Return the listing below exactly. Leave its pictures out.

### RECORDS FOR THIS TASK
====

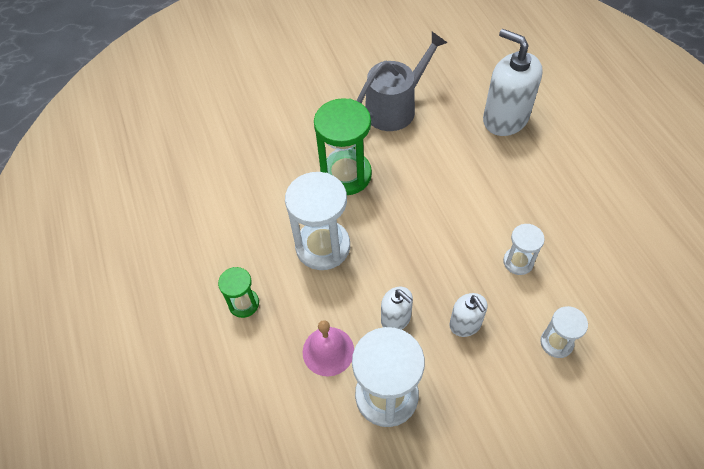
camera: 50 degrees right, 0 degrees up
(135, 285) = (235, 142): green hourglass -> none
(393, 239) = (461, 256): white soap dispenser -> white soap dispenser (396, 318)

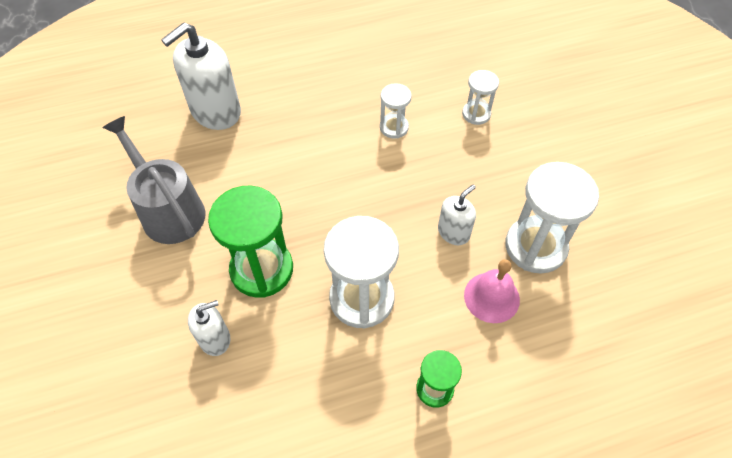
camera: 90 degrees left, 0 degrees up
(465, 324) = (459, 176): white soap dispenser -> white soap dispenser (215, 339)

====

### ANSWER SECTION
camera: 50 degrees right, 0 degrees up
(135, 285) = (235, 142): green hourglass -> none
(393, 239) = (461, 256): white soap dispenser -> white soap dispenser (396, 318)

camera: 90 degrees left, 0 degrees up
(465, 324) = (459, 176): white soap dispenser -> white soap dispenser (215, 339)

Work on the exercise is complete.